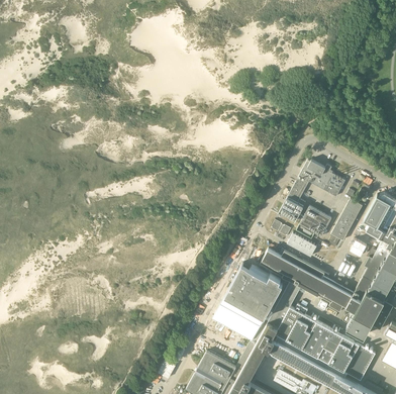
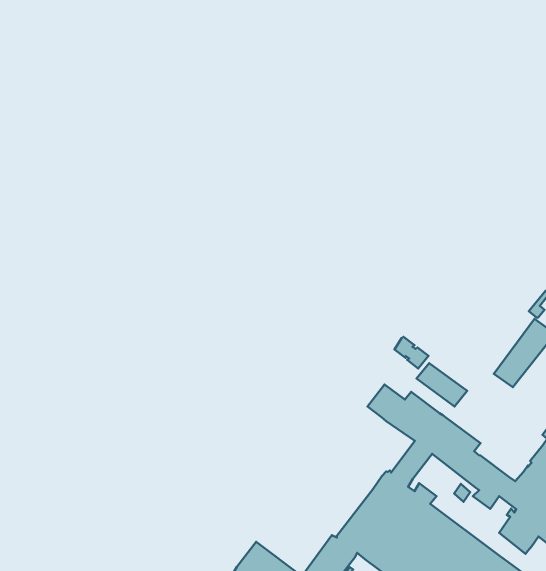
building: [278,161,344,239] -> none
building: [212,263,290,340] -> none

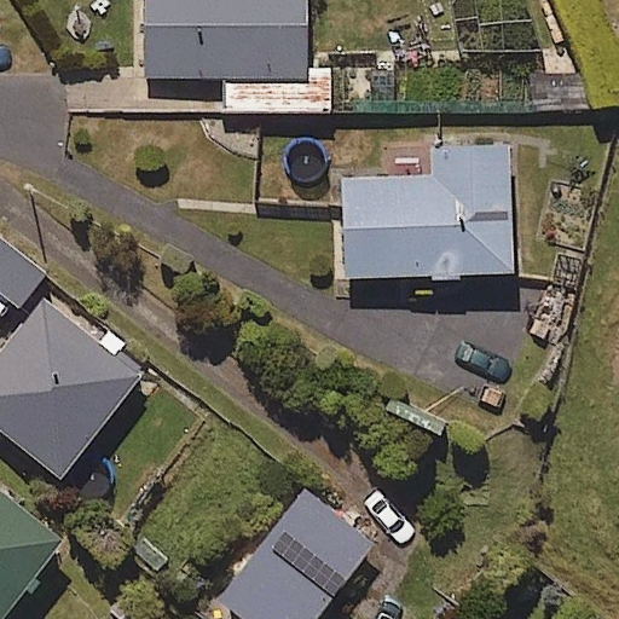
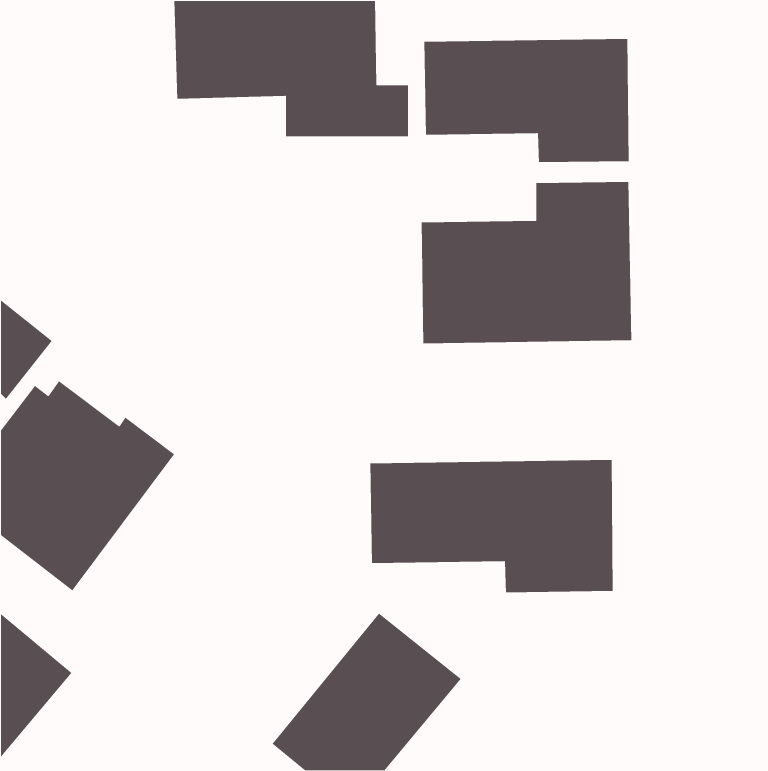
building: none -> [424,38,629,163]
building: none -> [370,459,614,593]

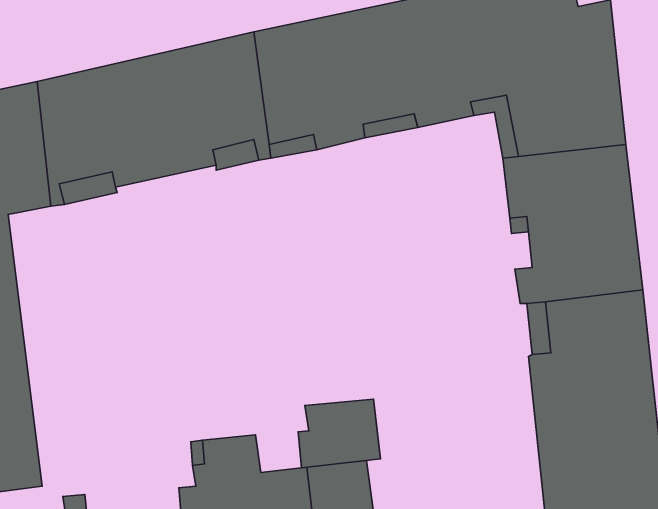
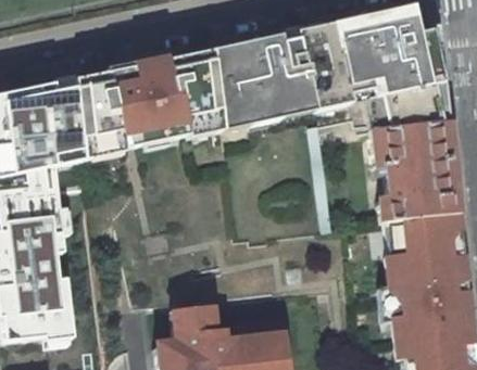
building: [298,399,381,468] -> none

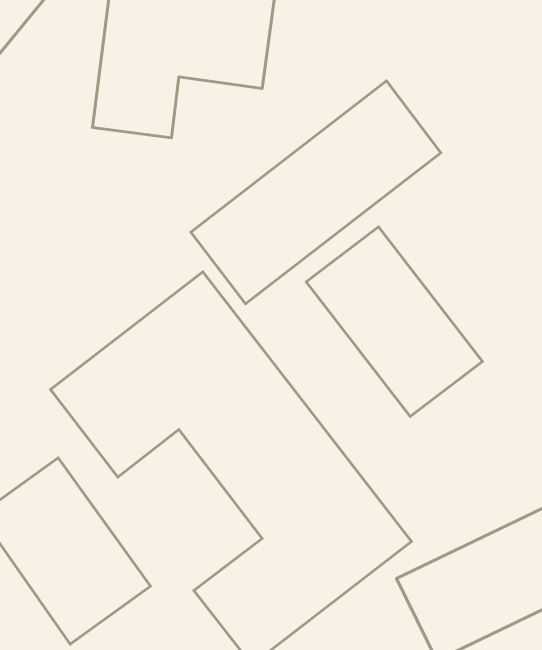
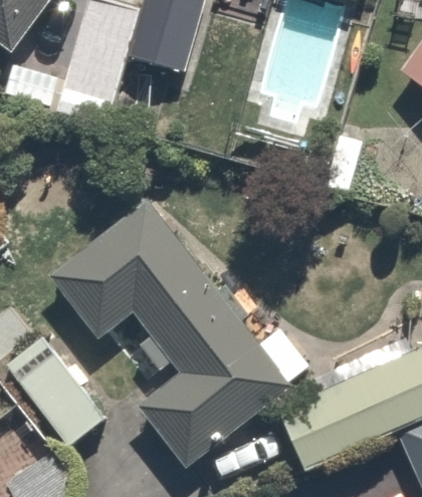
building: [191,81,441,304] -> none
building: [306,227,483,417] -> none

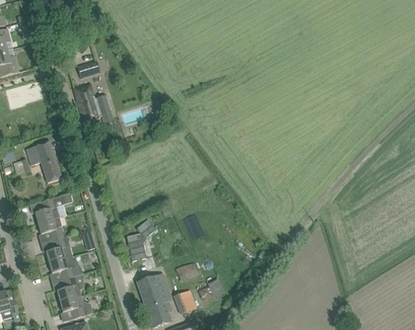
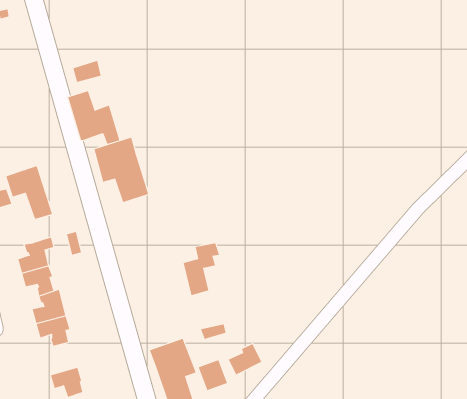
building: none -> [94,137,149,203]
building: [125,220,153,260] -> [183,243,220,296]
building: [57,275,81,301] -> none

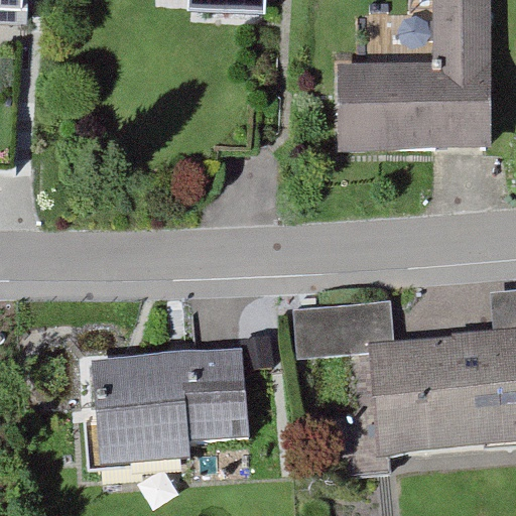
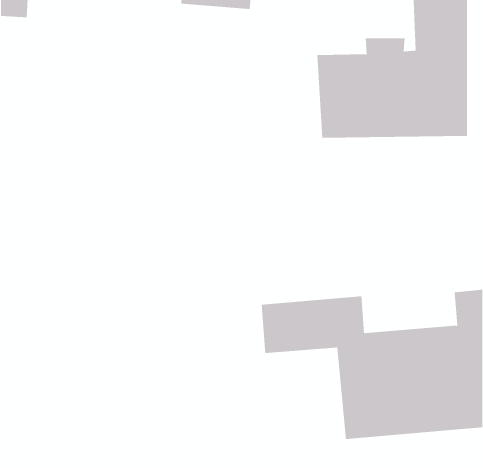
building: [66,367,237,492] -> none

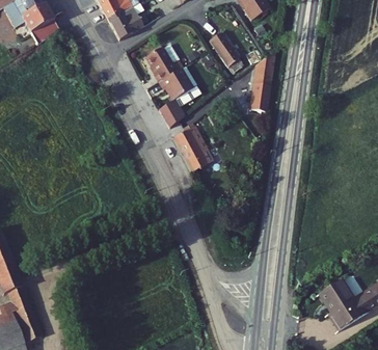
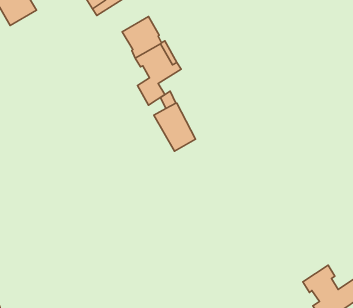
building: [209,31,241,66] -> none
building: [247,52,275,114] -> none

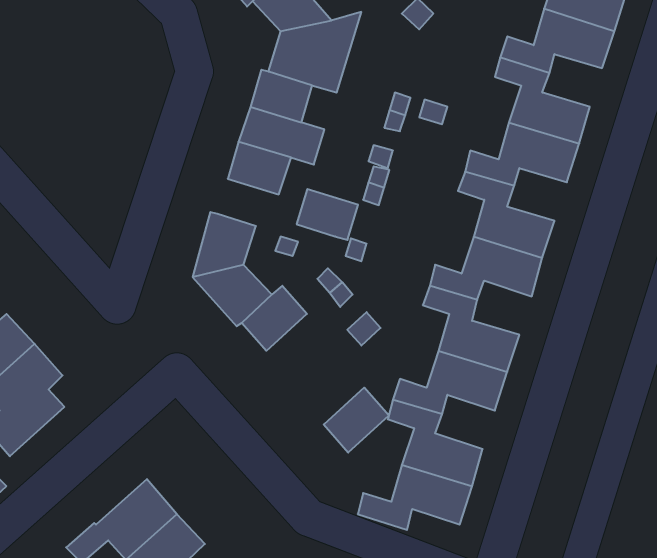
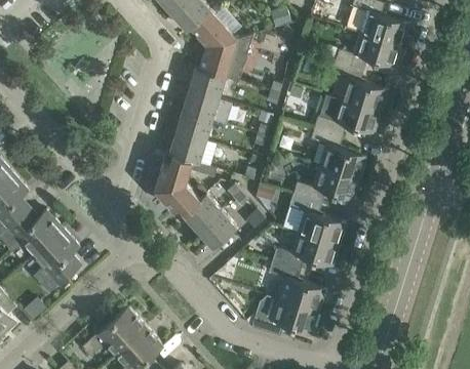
building: [297,189,358,240] -> [169,132,205,162]
building: [324,388,389,453] -> [198,211,236,249]

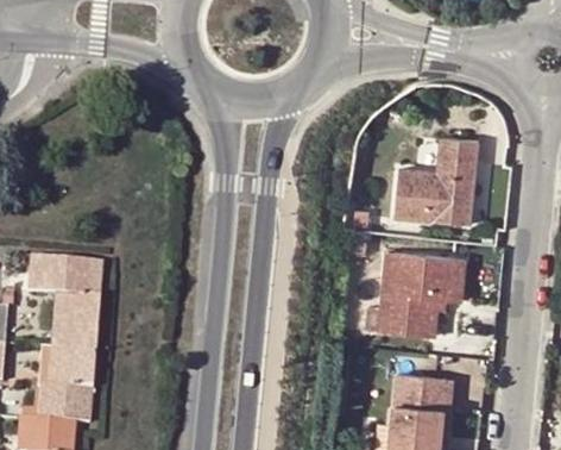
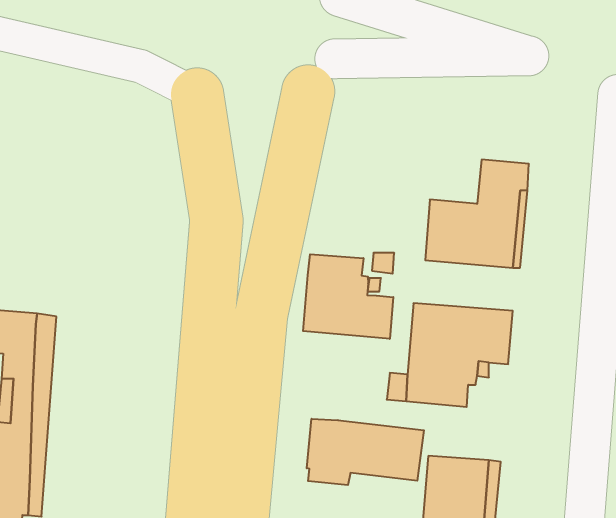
building: none -> [303,254,393,339]
building: none -> [307,419,424,485]

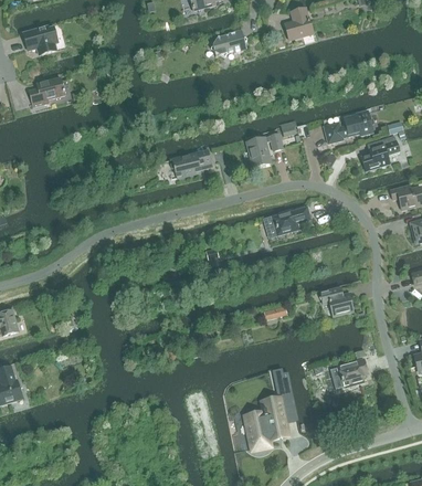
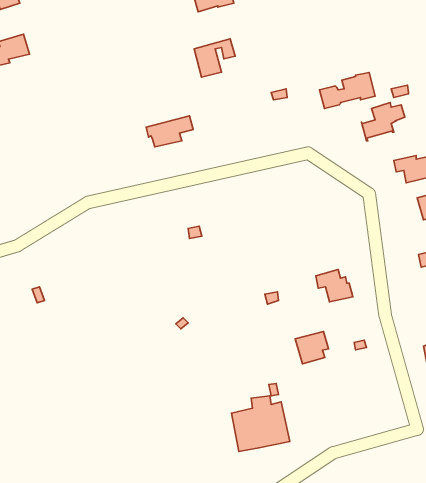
building: [246,133,283,167] -> [194,39,235,77]
building: [273,207,310,234] -> none
building: [338,358,368,387] -> [295,331,329,364]

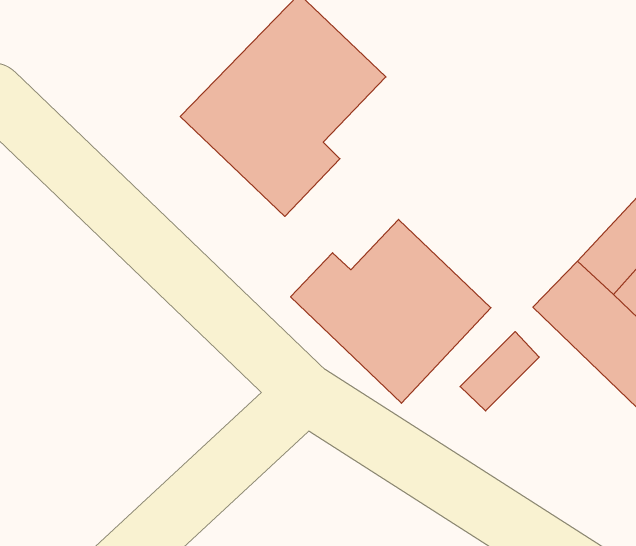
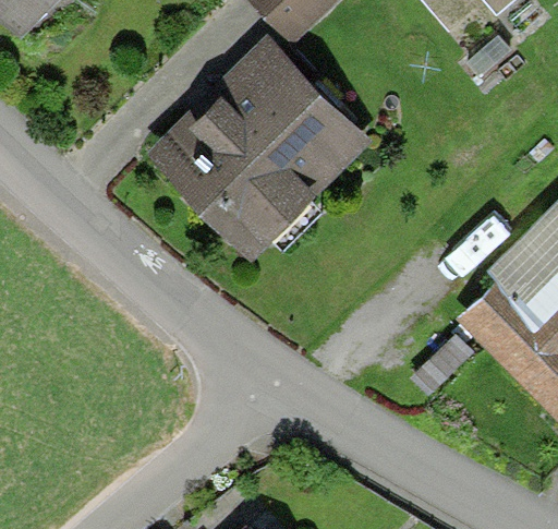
building: [291,219,491,403] -> none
· · ·
#### Your objective:
Your task is to return every entry exactly as it was written, with the pictures removed.

#### Answer section:
building: [278,161,344,239] -> none
building: [212,263,290,340] -> none

building: none -> [424,38,629,163]
building: none -> [370,459,614,593]

building: [298,399,381,468] -> none

building: [191,81,441,304] -> none
building: [306,227,483,417] -> none

building: none -> [94,137,149,203]
building: [125,220,153,260] -> [183,243,220,296]
building: [57,275,81,301] -> none

building: [66,367,237,492] -> none

building: [209,31,241,66] -> none
building: [247,52,275,114] -> none

building: [297,189,358,240] -> [169,132,205,162]
building: [324,388,389,453] -> [198,211,236,249]

building: none -> [303,254,393,339]
building: none -> [307,419,424,485]

building: [246,133,283,167] -> [194,39,235,77]
building: [273,207,310,234] -> none
building: [338,358,368,387] -> [295,331,329,364]

building: [291,219,491,403] -> none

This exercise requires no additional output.